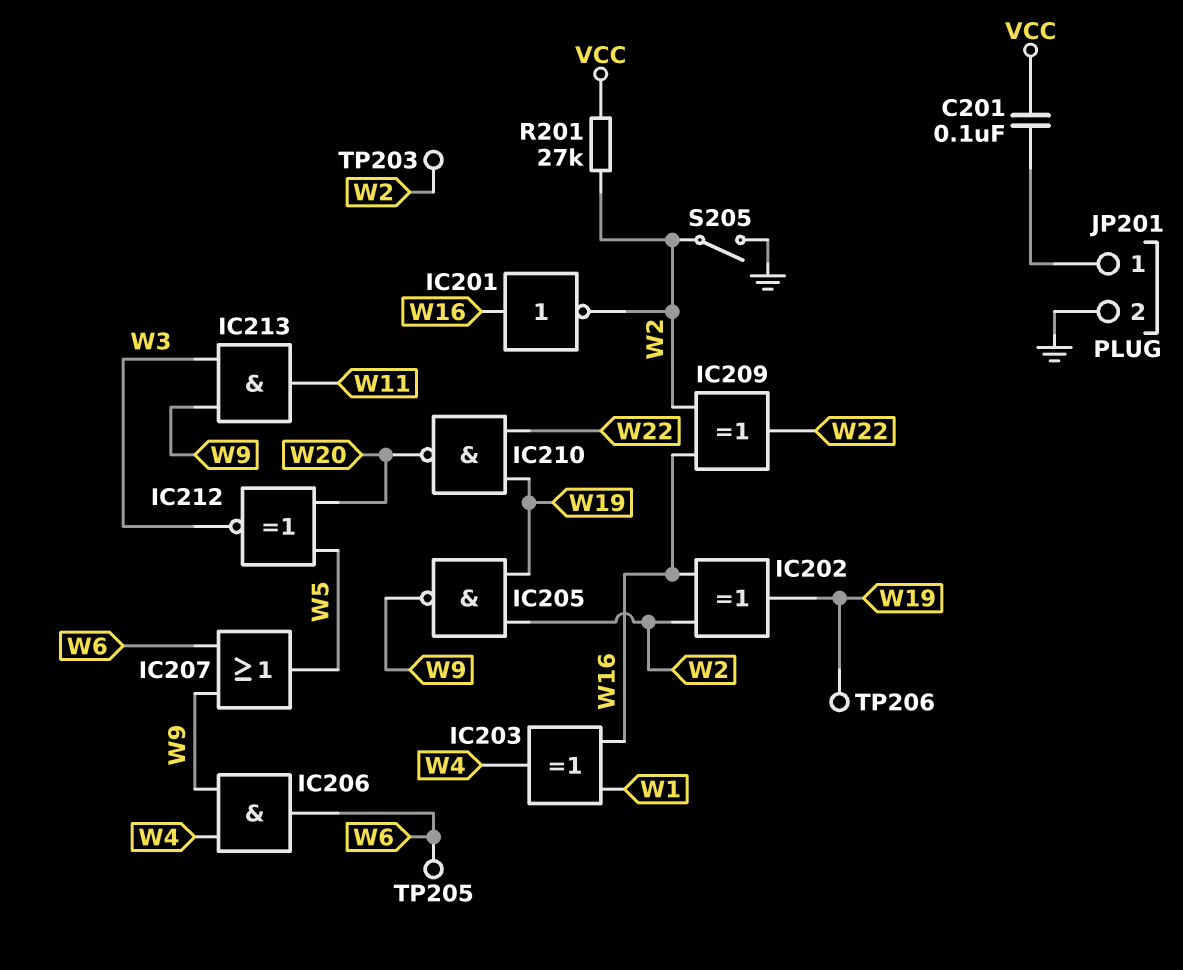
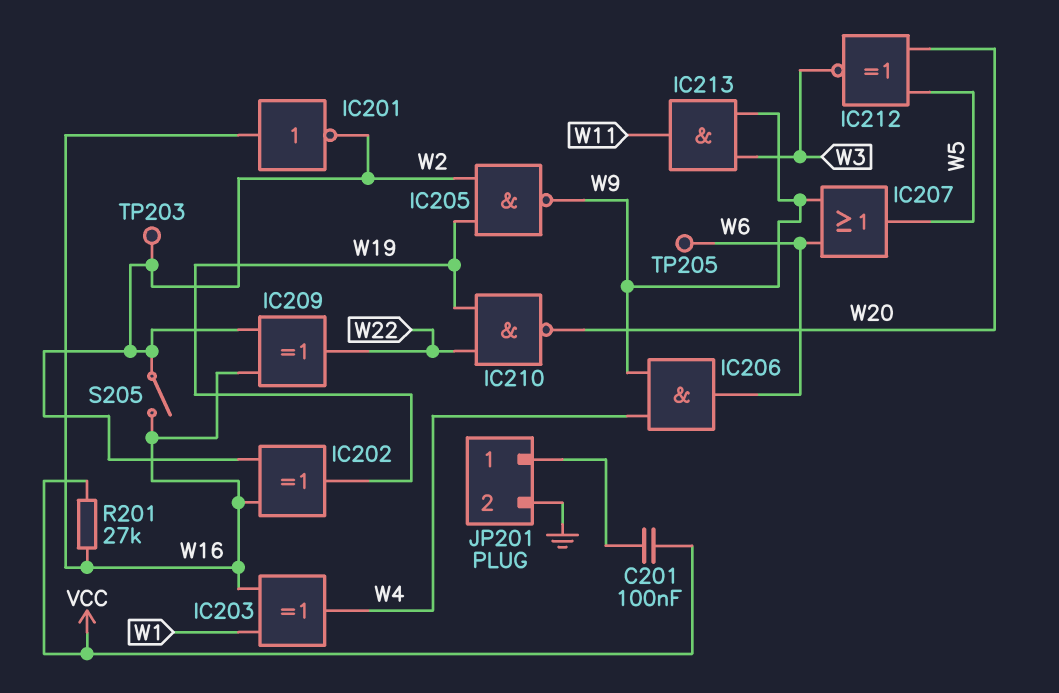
R201: 27k (VCC, W2) -> 27k (VCC, W16)
S205: switch (GND, W2) -> switch (W2, W16)
TP206: test point (W19) -> none

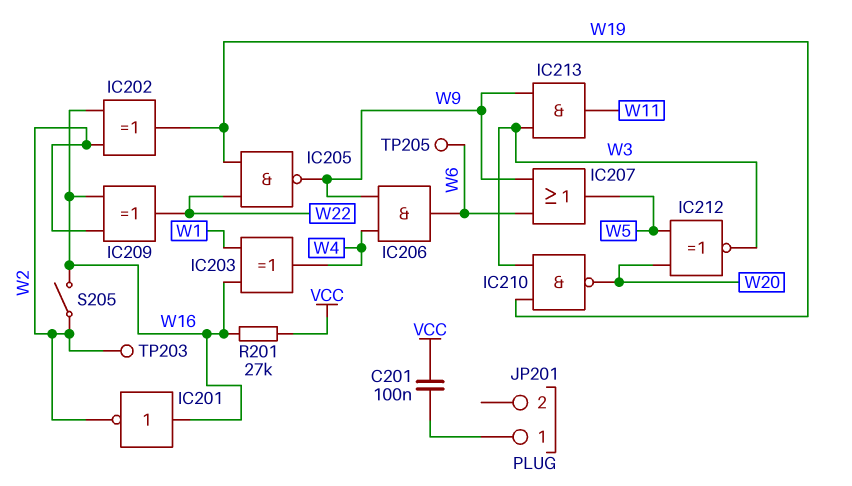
IC205: NAND (in W2, in W19, out W9) -> NAND (in W19, in W22, out W9)
IC210: NAND (in W19, in W22, out W20) -> NAND (in W3, in W19, out W20)
JP201 pin 2: GND -> none

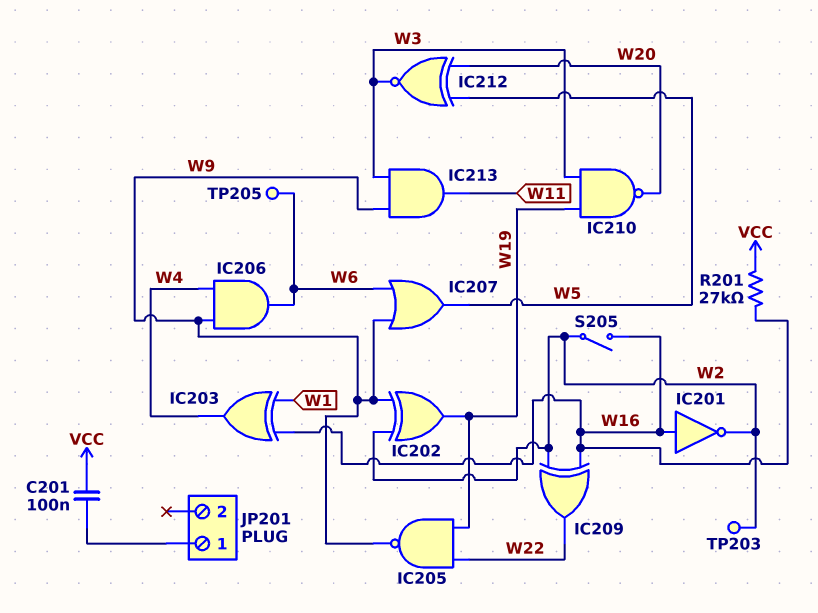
IC202: XOR (in W2, in W16, out W19) -> XOR (in W2, in W9, out W19)

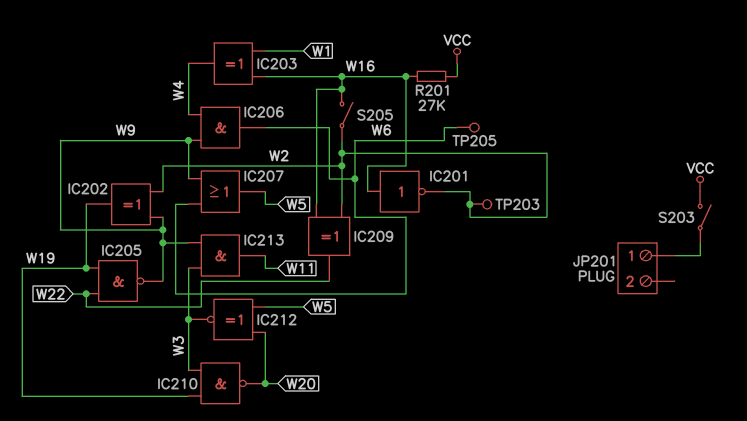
C201: 100nF (JP201/1, VCC) -> none
S203: none -> switch (JP201/1, VCC)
+-------+
WHAT YOU HAVE TO DO
The lines from the one containing "IC210: NAND (in" through the last line of the records are what you should copy, word for word and nothing else, with pictures left out.

EXERCISE ANSWER
IC210: NAND (in W19, in W22, out W20) -> NAND (in W3, in W19, out W20)
JP201 pin 2: GND -> none

IC202: XOR (in W2, in W16, out W19) -> XOR (in W2, in W9, out W19)

C201: 100nF (JP201/1, VCC) -> none
S203: none -> switch (JP201/1, VCC)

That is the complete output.